→ Problem to solve
Retype, word for word, every line from the one holding "(497, 273) = (386, 332): brown" through the one holding "(502, 147) = (477, 189): none -> grey bottle" in the entries below, both included, and only those lines.

→ Dataset content
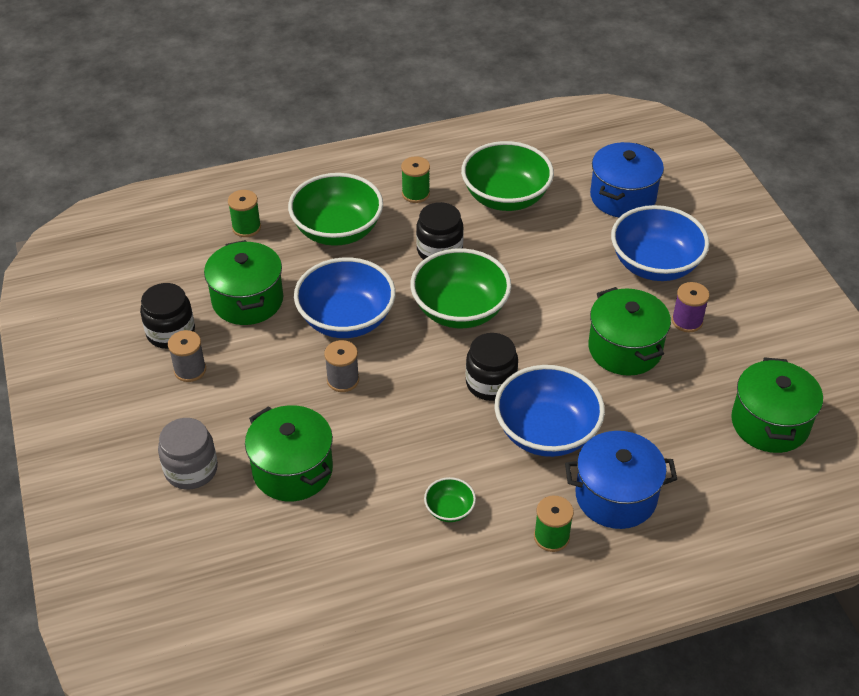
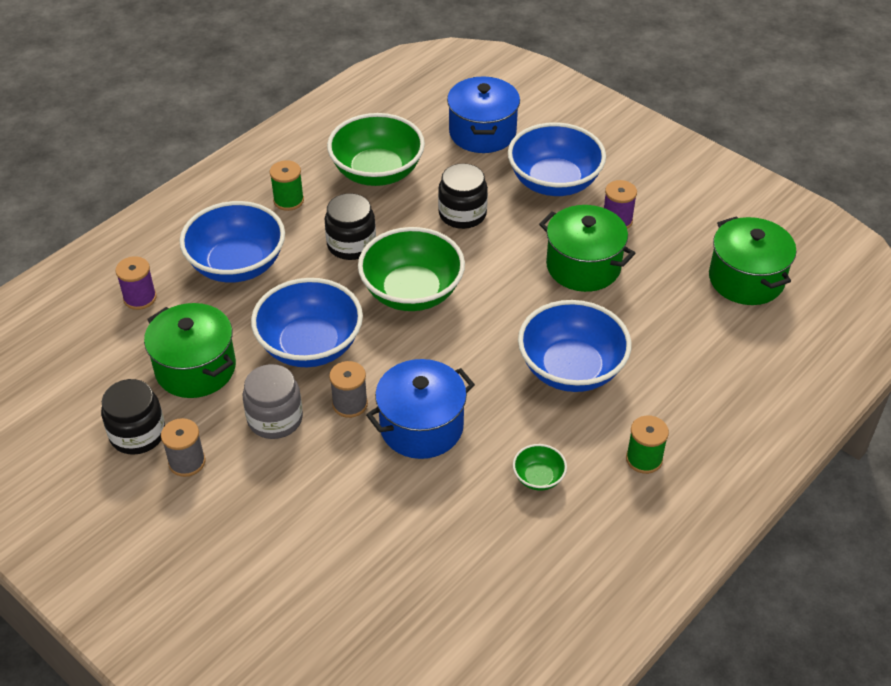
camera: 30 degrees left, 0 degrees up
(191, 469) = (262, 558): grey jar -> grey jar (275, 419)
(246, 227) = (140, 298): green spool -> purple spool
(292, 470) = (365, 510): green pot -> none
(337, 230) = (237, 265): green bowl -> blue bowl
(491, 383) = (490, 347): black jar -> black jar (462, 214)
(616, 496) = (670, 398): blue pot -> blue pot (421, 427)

...

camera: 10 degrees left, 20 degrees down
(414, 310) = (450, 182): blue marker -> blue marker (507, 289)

...

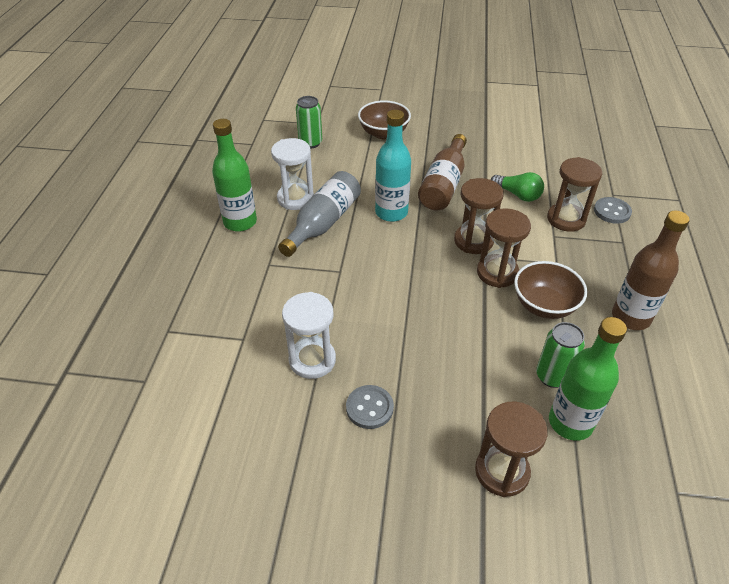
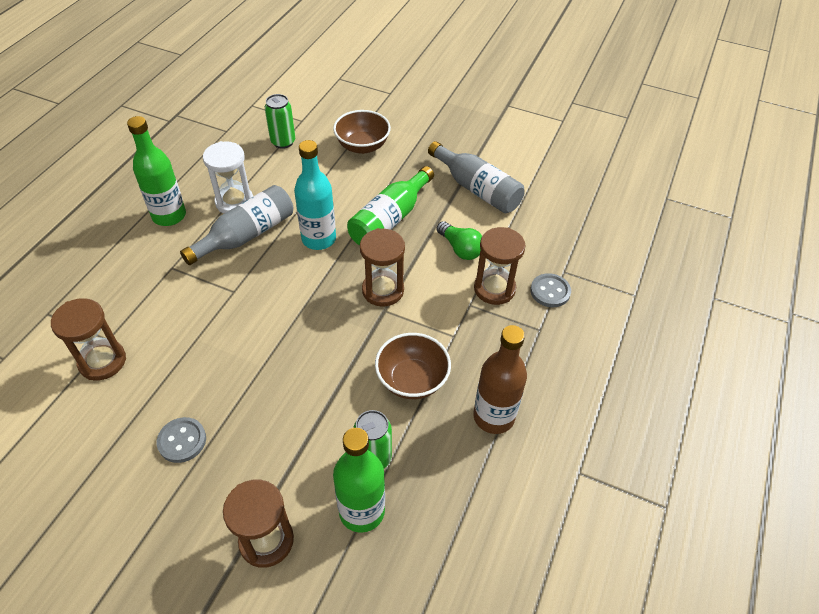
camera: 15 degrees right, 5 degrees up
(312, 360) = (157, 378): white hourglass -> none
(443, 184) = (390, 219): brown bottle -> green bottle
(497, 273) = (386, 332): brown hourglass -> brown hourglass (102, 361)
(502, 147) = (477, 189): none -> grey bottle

→ Final answer
(497, 273) = (386, 332): brown hourglass -> brown hourglass (102, 361)
(502, 147) = (477, 189): none -> grey bottle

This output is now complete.